## Assignment
Set down, exactly and with no pictures, the line that contains "BT pin TXD: D1 -> D0" and all lines after it in the listing.
-------
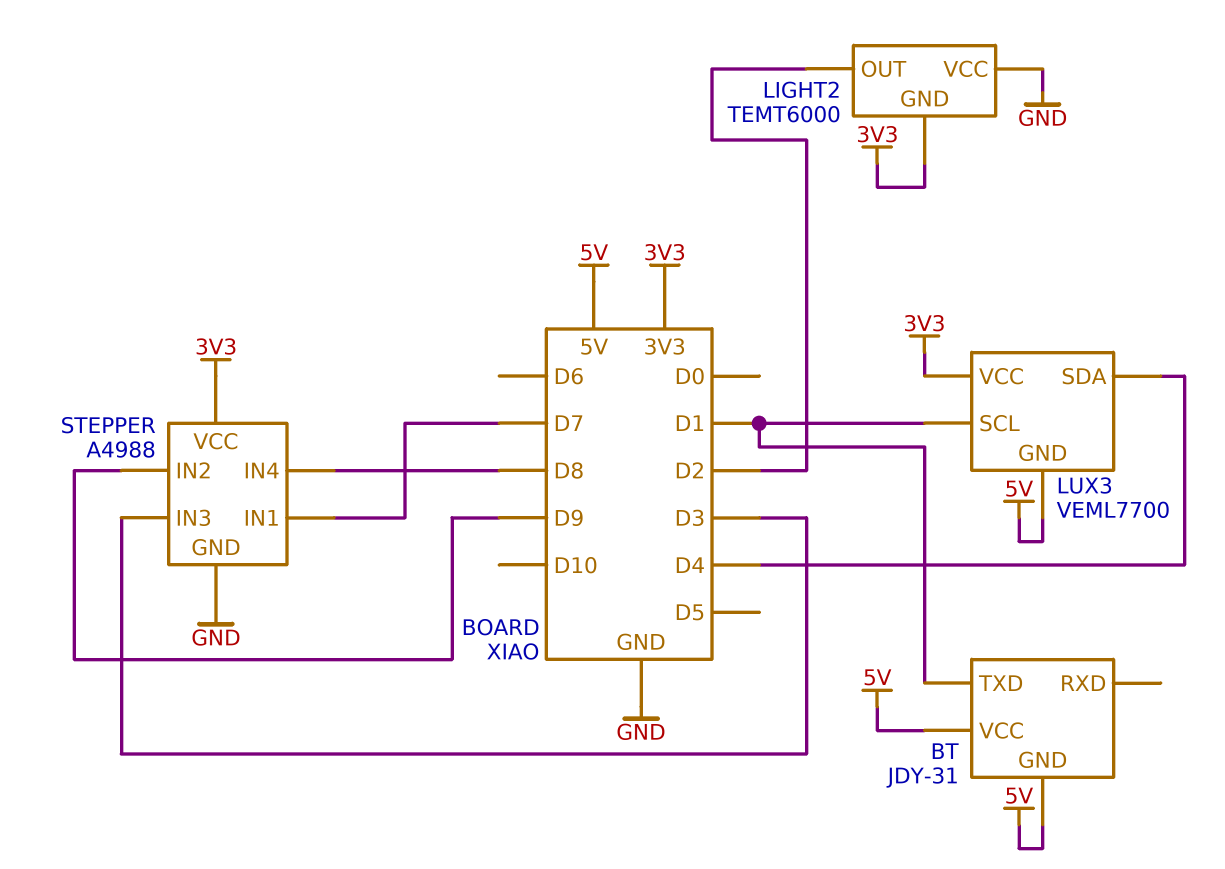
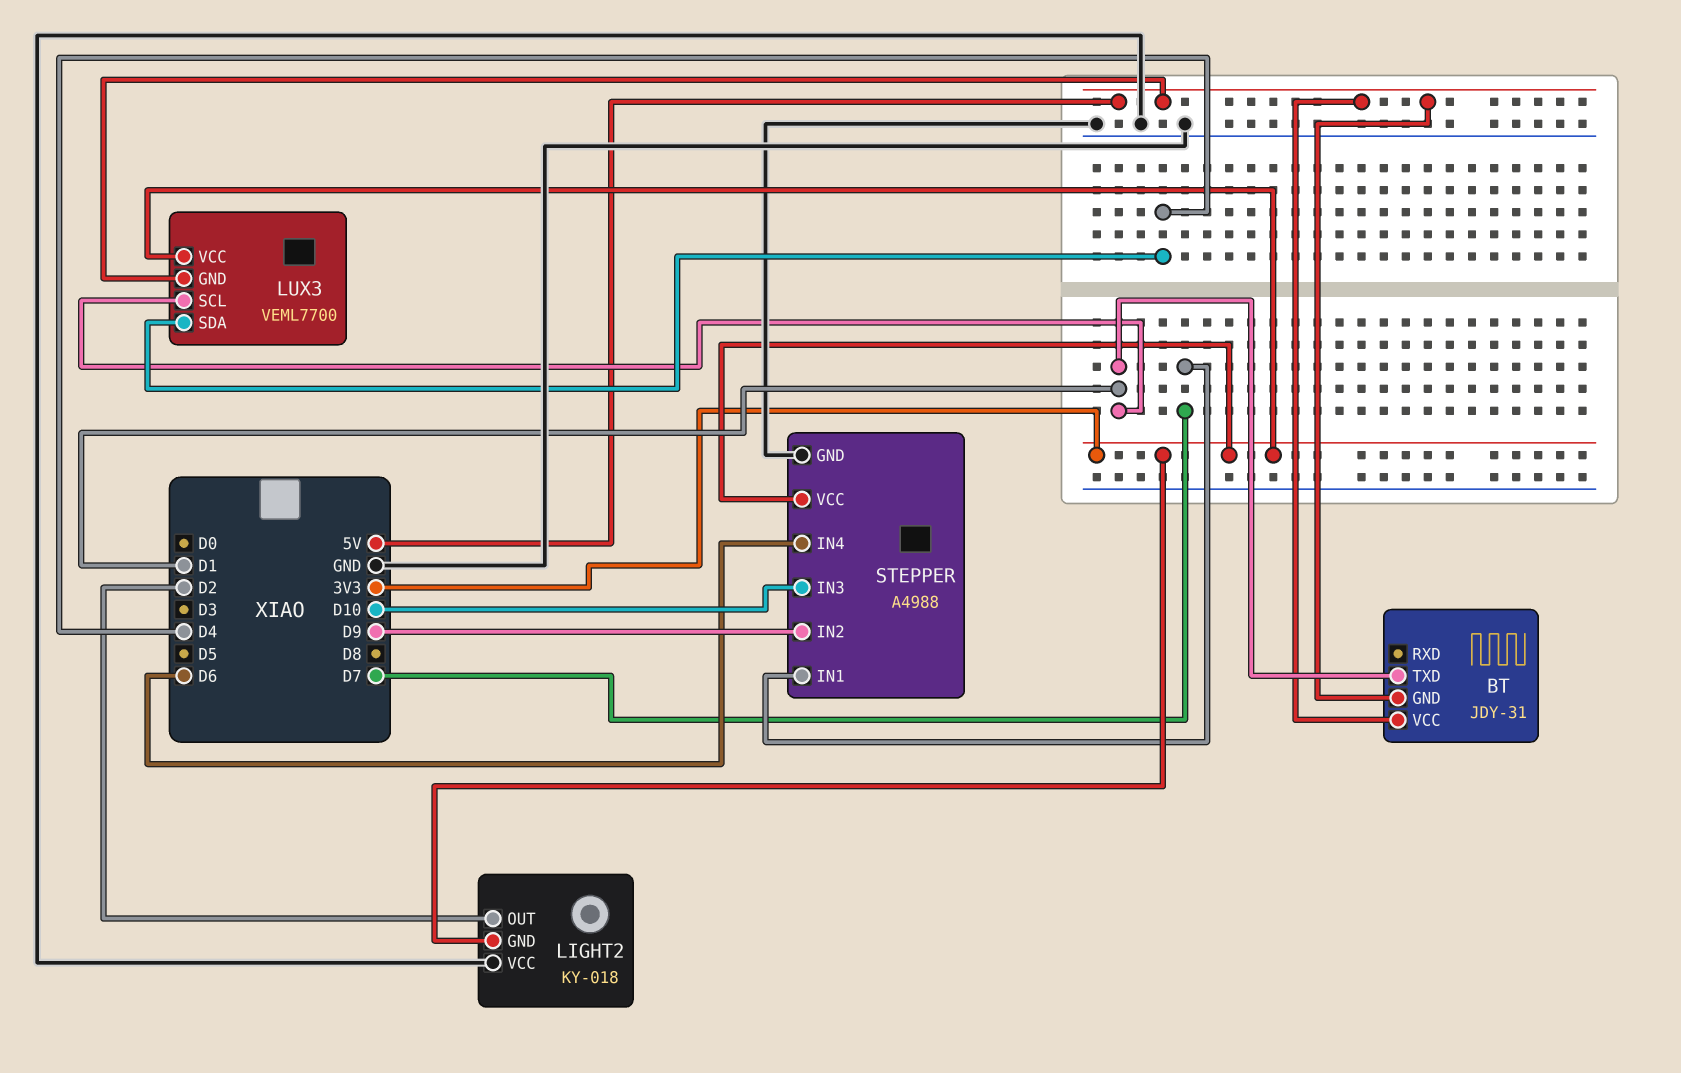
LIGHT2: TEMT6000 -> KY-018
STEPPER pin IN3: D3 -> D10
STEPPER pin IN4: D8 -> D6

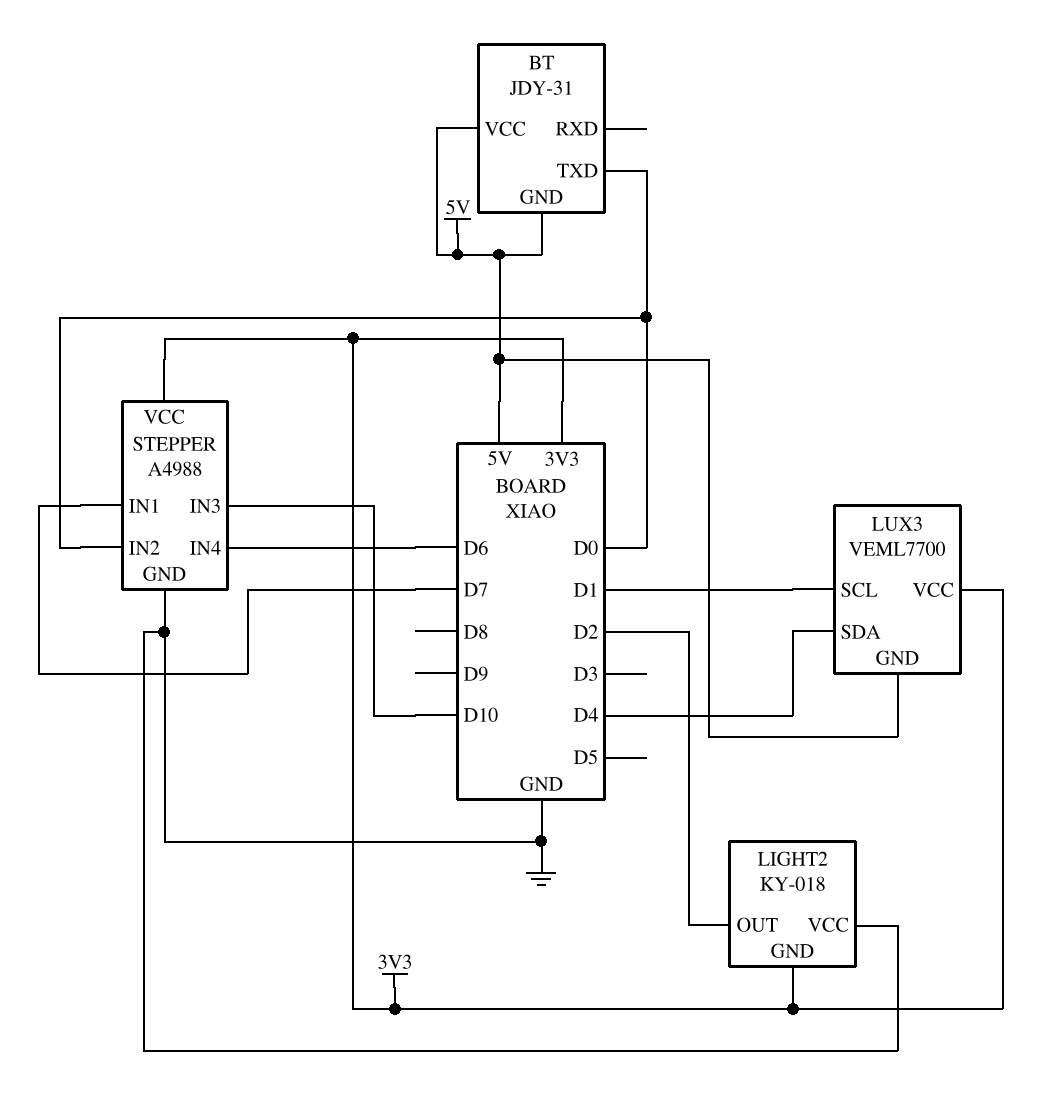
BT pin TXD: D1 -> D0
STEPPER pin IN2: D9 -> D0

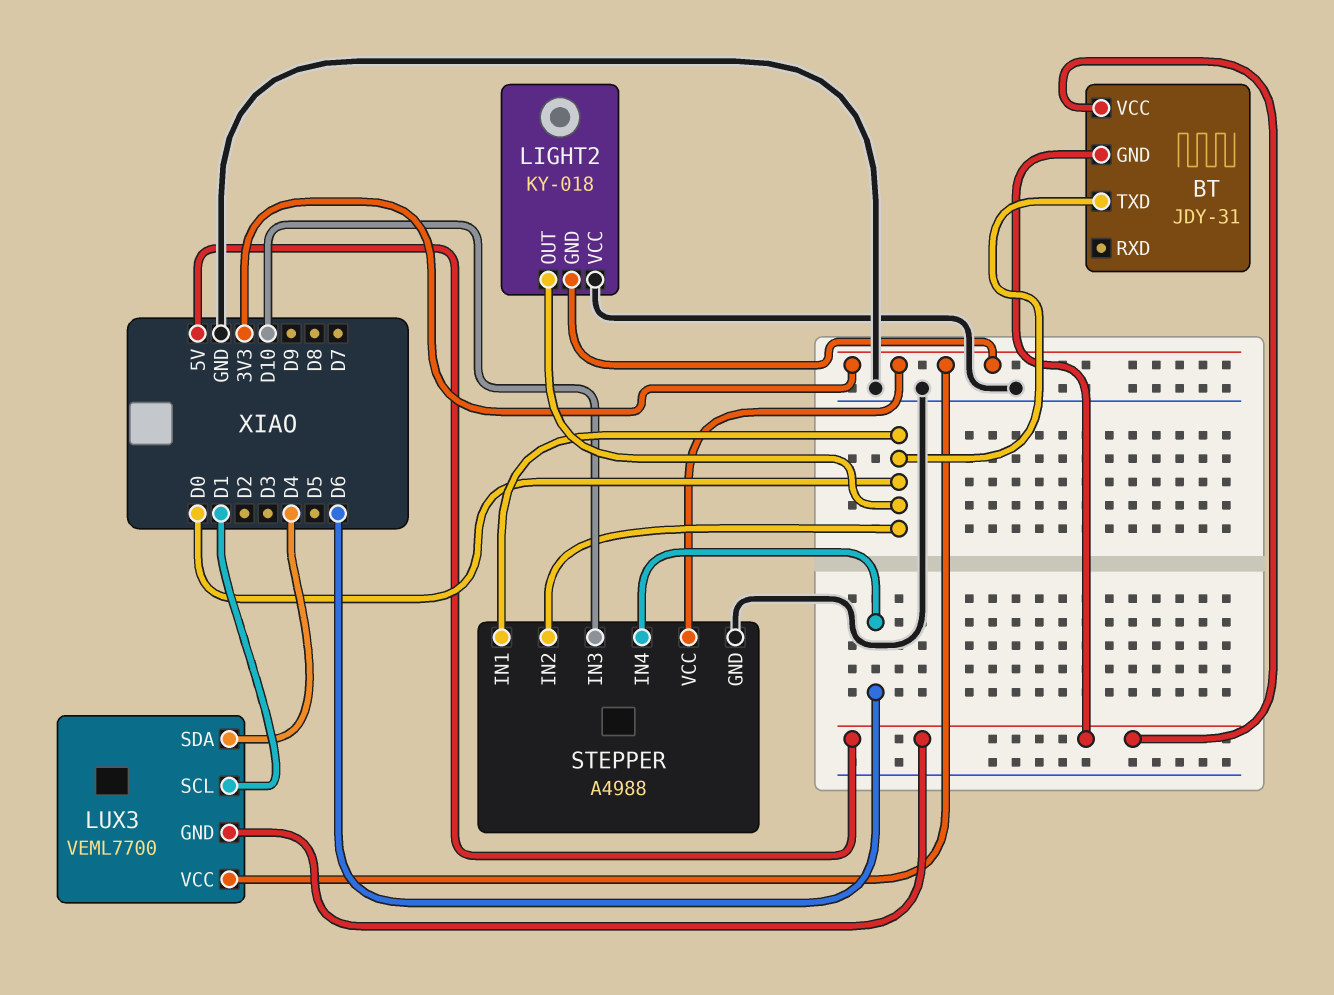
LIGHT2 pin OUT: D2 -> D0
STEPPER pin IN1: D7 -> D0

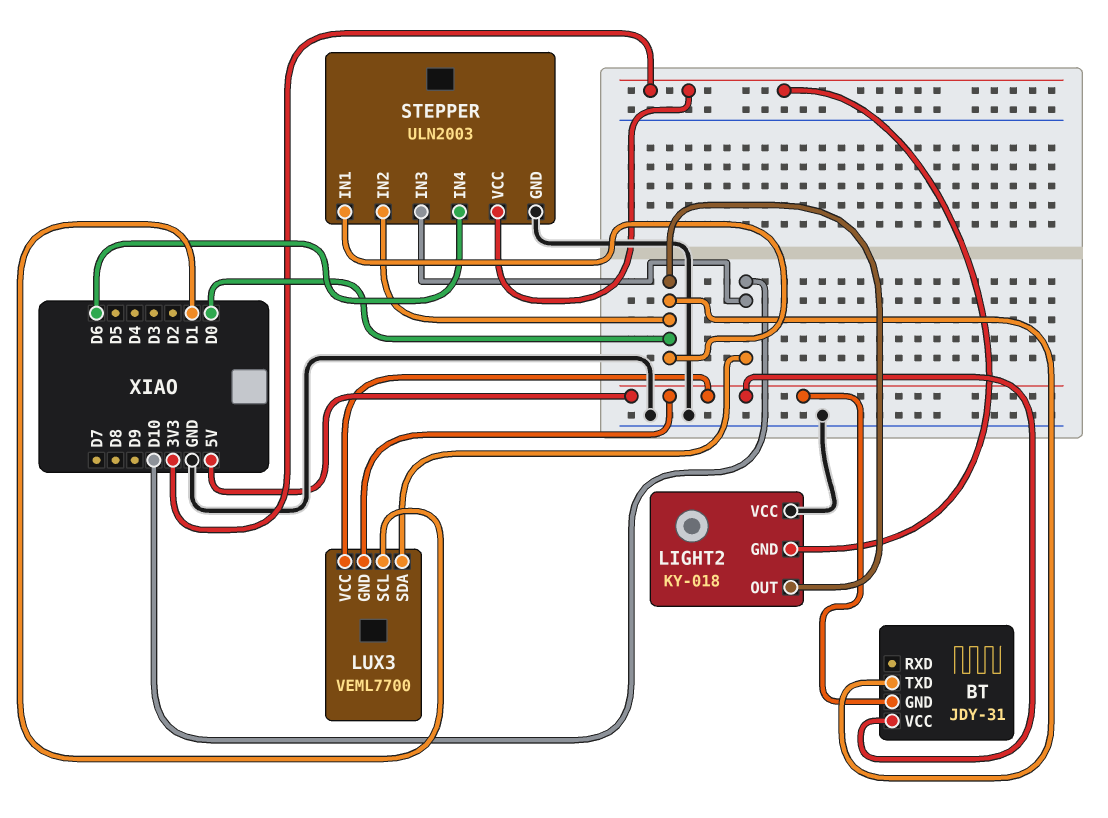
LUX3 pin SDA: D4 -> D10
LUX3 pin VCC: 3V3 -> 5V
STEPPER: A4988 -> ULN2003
-------
## Result for this exercise
BT pin TXD: D1 -> D0
STEPPER pin IN2: D9 -> D0

LIGHT2 pin OUT: D2 -> D0
STEPPER pin IN1: D7 -> D0

LUX3 pin SDA: D4 -> D10
LUX3 pin VCC: 3V3 -> 5V
STEPPER: A4988 -> ULN2003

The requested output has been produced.